What to produce
Your answer must be every line below, repeated exactly.

--------------------------------------------------

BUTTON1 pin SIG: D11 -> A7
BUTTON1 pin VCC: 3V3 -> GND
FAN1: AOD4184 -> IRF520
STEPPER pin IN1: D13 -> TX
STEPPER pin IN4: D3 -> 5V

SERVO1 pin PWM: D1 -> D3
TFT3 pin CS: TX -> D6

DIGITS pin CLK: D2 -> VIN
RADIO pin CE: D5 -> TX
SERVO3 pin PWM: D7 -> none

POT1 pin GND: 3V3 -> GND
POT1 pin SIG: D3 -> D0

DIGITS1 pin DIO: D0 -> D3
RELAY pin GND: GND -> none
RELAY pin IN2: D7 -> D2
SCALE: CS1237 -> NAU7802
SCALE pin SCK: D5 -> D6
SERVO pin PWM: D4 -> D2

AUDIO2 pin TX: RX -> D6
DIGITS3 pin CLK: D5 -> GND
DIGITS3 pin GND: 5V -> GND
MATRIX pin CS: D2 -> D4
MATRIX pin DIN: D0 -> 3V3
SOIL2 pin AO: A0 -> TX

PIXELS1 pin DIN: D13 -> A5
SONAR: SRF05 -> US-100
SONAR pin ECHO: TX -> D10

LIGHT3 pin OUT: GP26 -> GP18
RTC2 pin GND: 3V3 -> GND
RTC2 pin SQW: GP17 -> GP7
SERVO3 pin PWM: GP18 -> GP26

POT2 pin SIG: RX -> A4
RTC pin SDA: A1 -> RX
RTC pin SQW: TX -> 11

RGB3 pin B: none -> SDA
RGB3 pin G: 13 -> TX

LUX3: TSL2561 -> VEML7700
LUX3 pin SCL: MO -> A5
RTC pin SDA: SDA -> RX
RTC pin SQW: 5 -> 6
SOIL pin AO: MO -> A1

--------------------------------------------------

Reply
BUTTON1 pin SIG: D11 -> A7
BUTTON1 pin VCC: 3V3 -> GND
FAN1: AOD4184 -> IRF520
STEPPER pin IN1: D13 -> TX
STEPPER pin IN4: D3 -> 5V

SERVO1 pin PWM: D1 -> D3
TFT3 pin CS: TX -> D6

DIGITS pin CLK: D2 -> VIN
RADIO pin CE: D5 -> TX
SERVO3 pin PWM: D7 -> none

POT1 pin GND: 3V3 -> GND
POT1 pin SIG: D3 -> D0

DIGITS1 pin DIO: D0 -> D3
RELAY pin GND: GND -> none
RELAY pin IN2: D7 -> D2
SCALE: CS1237 -> NAU7802
SCALE pin SCK: D5 -> D6
SERVO pin PWM: D4 -> D2

AUDIO2 pin TX: RX -> D6
DIGITS3 pin CLK: D5 -> GND
DIGITS3 pin GND: 5V -> GND
MATRIX pin CS: D2 -> D4
MATRIX pin DIN: D0 -> 3V3
SOIL2 pin AO: A0 -> TX

PIXELS1 pin DIN: D13 -> A5
SONAR: SRF05 -> US-100
SONAR pin ECHO: TX -> D10

LIGHT3 pin OUT: GP26 -> GP18
RTC2 pin GND: 3V3 -> GND
RTC2 pin SQW: GP17 -> GP7
SERVO3 pin PWM: GP18 -> GP26

POT2 pin SIG: RX -> A4
RTC pin SDA: A1 -> RX
RTC pin SQW: TX -> 11

RGB3 pin B: none -> SDA
RGB3 pin G: 13 -> TX

LUX3: TSL2561 -> VEML7700
LUX3 pin SCL: MO -> A5
RTC pin SDA: SDA -> RX
RTC pin SQW: 5 -> 6
SOIL pin AO: MO -> A1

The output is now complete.